=== Given exercise ===
Set out the entries as a numbered list, from the line containing "unloaded [204, 853]" through the line containing "What do you see at coordinates (277, 439)", both included, leaving out any blank lines.

=== Extracted material ===

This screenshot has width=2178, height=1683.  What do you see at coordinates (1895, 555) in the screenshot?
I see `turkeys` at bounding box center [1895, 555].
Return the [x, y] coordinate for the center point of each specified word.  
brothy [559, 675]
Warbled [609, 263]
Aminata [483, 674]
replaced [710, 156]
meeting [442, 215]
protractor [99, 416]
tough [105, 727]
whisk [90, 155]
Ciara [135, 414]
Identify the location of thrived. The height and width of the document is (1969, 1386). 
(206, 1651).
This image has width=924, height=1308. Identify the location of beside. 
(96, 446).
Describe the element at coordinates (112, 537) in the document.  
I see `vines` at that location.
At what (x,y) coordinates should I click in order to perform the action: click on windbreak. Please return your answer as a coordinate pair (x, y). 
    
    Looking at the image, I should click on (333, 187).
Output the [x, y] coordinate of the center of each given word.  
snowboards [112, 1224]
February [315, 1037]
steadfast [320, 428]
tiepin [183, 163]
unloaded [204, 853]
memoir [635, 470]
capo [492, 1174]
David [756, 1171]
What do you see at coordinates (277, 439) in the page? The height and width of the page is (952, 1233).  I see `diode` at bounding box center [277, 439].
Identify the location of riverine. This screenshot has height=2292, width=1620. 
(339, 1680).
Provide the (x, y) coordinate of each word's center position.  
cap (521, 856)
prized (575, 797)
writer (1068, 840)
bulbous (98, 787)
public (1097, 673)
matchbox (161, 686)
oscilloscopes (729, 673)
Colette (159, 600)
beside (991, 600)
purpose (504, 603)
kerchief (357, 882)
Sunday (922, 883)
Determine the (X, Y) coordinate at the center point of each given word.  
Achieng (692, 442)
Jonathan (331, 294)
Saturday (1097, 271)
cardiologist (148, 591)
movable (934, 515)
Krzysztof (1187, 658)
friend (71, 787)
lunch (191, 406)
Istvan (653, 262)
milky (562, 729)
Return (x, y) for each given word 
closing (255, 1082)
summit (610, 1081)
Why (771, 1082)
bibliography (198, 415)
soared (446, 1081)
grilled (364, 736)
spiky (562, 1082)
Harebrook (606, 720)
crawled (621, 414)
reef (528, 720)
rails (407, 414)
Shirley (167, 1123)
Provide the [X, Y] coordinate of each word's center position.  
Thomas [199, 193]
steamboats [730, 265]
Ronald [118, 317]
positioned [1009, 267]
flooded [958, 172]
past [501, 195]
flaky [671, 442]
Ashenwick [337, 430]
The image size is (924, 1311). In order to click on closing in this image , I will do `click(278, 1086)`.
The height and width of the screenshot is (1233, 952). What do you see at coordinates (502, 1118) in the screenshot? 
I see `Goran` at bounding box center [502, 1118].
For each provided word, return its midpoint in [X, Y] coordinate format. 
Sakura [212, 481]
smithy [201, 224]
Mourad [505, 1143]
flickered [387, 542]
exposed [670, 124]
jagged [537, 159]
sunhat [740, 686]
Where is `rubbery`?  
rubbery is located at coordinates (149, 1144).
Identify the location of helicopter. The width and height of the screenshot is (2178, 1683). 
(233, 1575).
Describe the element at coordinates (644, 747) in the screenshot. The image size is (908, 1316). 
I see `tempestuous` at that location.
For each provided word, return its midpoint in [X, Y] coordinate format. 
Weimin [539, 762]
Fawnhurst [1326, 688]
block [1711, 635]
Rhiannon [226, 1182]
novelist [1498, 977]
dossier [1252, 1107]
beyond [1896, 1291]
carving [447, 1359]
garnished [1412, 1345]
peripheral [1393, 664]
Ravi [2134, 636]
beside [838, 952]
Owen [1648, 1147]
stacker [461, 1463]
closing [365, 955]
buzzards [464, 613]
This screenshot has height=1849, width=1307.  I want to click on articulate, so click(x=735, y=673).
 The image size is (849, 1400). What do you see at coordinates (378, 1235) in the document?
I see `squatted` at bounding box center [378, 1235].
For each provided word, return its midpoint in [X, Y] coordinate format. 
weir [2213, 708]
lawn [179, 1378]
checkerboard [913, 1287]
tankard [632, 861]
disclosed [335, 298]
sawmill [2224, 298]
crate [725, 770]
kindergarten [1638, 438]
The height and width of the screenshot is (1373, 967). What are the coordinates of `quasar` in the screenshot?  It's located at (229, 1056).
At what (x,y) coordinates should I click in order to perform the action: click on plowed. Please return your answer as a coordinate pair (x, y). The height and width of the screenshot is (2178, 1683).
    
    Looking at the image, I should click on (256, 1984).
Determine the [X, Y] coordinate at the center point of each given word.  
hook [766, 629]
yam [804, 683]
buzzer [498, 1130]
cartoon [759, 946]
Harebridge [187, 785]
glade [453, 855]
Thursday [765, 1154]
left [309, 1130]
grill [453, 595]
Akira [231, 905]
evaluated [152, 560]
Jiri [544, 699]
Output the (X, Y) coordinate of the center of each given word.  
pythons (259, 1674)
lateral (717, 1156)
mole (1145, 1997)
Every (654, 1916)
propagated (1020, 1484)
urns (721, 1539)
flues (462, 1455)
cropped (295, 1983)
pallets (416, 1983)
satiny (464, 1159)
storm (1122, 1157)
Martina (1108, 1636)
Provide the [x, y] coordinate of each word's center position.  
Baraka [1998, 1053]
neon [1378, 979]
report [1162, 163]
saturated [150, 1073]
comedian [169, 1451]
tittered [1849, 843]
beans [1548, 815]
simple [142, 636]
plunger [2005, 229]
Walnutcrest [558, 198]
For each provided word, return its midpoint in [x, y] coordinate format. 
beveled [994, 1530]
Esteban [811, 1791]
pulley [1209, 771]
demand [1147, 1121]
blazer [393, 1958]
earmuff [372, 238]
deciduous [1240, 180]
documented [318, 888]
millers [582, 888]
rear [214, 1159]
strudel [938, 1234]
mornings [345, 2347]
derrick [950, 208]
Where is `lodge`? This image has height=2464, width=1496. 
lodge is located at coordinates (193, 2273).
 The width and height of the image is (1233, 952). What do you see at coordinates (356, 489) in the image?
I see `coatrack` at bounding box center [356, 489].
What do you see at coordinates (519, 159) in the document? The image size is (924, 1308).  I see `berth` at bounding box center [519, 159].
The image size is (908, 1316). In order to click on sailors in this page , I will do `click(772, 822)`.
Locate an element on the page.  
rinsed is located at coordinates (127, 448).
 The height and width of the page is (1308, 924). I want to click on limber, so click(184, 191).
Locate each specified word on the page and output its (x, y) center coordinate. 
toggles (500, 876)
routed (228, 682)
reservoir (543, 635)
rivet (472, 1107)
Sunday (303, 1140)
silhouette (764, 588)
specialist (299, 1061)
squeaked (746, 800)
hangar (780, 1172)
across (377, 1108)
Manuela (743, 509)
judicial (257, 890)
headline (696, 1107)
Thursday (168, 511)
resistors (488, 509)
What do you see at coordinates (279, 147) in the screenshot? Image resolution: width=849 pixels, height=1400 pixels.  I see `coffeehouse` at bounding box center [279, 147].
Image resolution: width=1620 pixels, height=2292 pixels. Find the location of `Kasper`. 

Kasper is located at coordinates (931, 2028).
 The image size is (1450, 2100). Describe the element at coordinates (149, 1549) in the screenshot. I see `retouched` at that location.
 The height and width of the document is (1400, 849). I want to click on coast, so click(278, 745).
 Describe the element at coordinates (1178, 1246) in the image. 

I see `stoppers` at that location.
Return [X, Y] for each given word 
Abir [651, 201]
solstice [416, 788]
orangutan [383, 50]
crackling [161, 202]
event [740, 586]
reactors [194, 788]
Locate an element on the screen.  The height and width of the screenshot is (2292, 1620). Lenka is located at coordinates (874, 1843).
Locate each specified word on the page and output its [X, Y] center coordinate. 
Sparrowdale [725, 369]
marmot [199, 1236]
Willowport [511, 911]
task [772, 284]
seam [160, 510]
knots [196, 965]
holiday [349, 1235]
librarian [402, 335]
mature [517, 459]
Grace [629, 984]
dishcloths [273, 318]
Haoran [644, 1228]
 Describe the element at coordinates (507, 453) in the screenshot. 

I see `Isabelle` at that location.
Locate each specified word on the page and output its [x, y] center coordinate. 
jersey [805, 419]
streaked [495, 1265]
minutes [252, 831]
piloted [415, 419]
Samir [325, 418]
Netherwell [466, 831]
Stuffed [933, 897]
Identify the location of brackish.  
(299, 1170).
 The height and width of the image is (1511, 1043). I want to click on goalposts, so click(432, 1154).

=== Finished task ===
1. unloaded [204, 853]
2. memoir [635, 470]
3. capo [492, 1174]
4. David [756, 1171]
5. What do you see at coordinates (277, 439) in the page? The height and width of the page is (952, 1233).  I see `diode` at bounding box center [277, 439].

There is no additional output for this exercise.